BEGIN Excerpted records

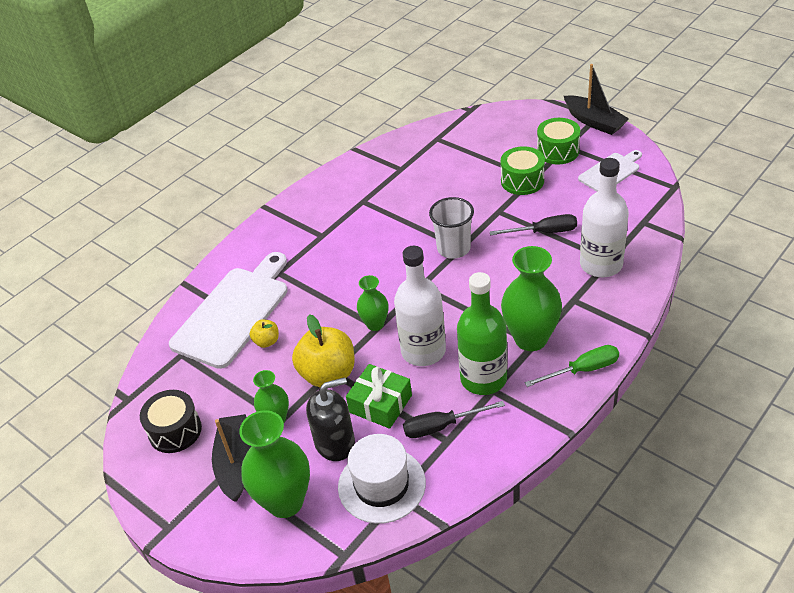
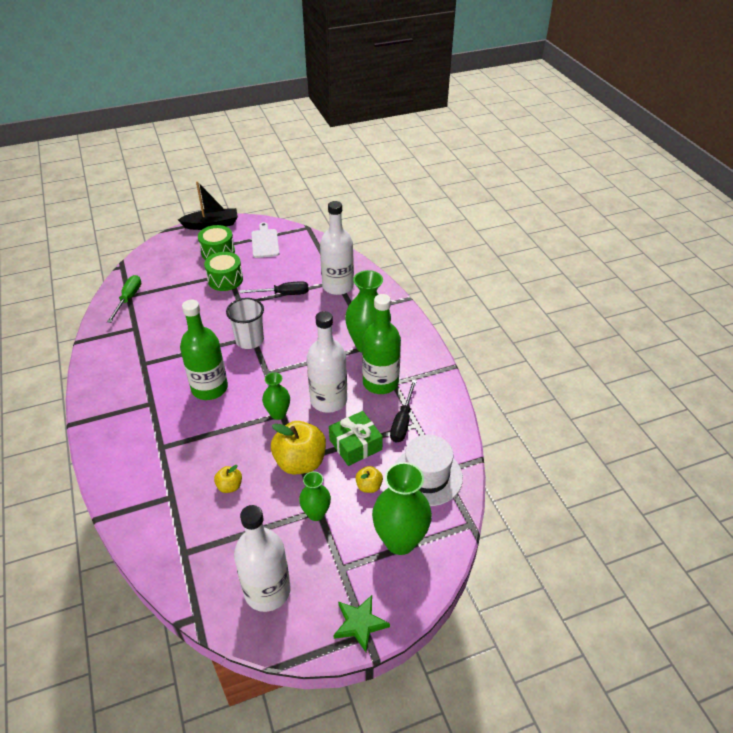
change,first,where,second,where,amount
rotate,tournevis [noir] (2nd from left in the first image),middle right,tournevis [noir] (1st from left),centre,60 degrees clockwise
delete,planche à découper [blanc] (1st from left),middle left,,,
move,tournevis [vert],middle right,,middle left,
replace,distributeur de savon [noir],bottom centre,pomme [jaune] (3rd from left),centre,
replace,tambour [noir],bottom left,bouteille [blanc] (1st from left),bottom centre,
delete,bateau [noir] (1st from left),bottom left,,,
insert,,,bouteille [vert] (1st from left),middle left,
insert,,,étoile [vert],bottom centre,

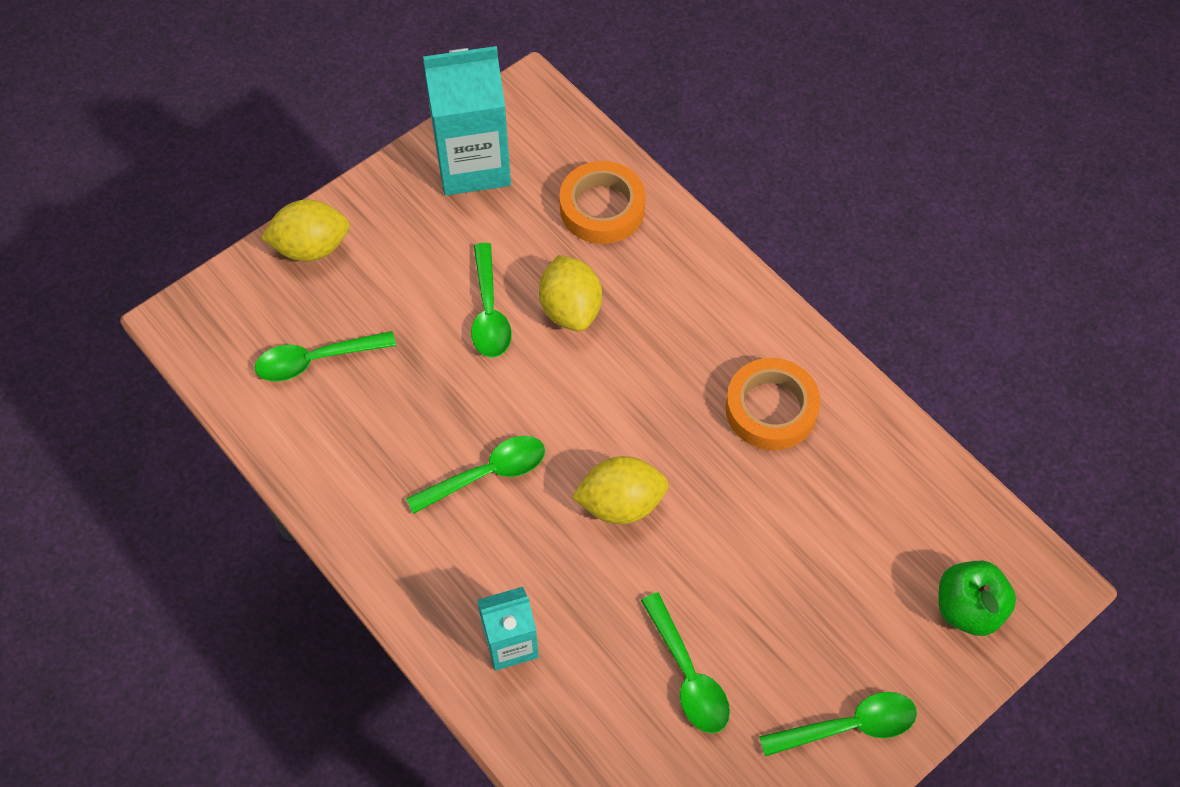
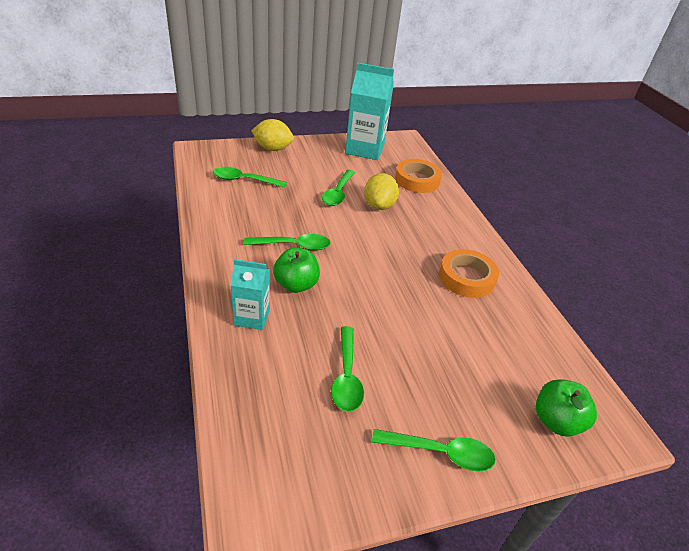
change,first,where,second,where,amount
delete,citron [jaune] (3rd from left),centre,,,
insert,,,pomme [vert] (1st from left),centre,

END Excerpted records

• **Prompt**
Working through the data above, find every line holding "replace" and copy it.

• **Reply**
replace,distributeur de savon [noir],bottom centre,pomme [jaune] (3rd from left),centre,
replace,tambour [noir],bottom left,bouteille [blanc] (1st from left),bottom centre,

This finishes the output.